- [SUPPLIED ENTRIES]
•••••

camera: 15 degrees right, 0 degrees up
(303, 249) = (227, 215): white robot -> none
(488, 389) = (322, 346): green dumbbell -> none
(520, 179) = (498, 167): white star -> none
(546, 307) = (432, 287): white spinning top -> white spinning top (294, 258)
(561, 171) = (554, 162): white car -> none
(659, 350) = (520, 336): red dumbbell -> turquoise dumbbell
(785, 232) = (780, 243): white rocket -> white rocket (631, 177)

•••••

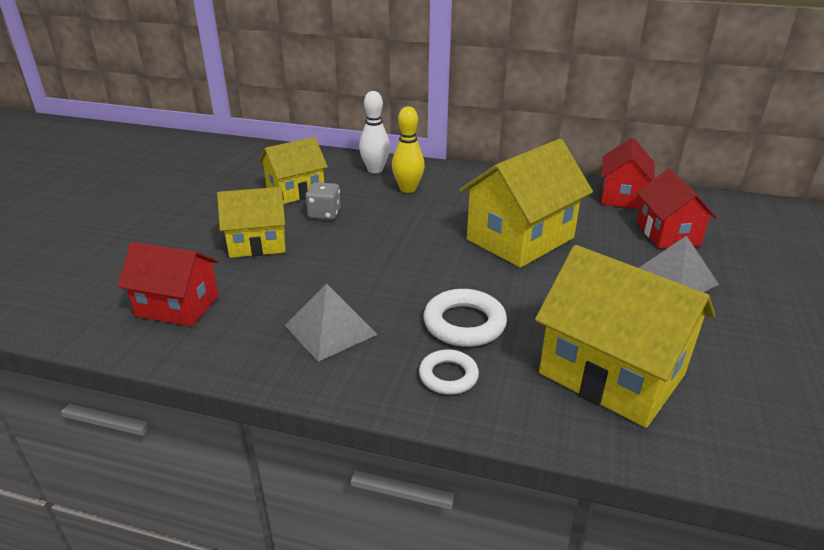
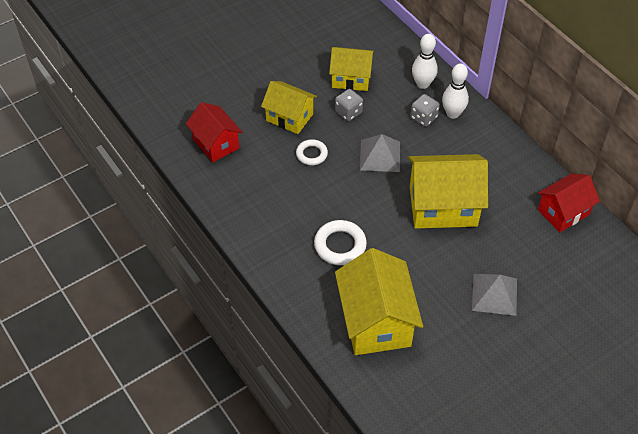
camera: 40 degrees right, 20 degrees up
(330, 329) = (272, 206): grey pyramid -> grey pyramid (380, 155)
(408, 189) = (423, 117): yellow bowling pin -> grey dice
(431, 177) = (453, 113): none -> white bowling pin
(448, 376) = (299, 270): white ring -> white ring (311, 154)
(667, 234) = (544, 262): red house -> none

•••••

- [WHAT IS BEING ASKED] Copy down every line of the material above that includes the string "white".

- [RESPONSE TO THE TASK]
(303, 249) = (227, 215): white robot -> none
(520, 179) = (498, 167): white star -> none
(546, 307) = (432, 287): white spinning top -> white spinning top (294, 258)
(561, 171) = (554, 162): white car -> none
(785, 232) = (780, 243): white rocket -> white rocket (631, 177)
(431, 177) = (453, 113): none -> white bowling pin
(448, 376) = (299, 270): white ring -> white ring (311, 154)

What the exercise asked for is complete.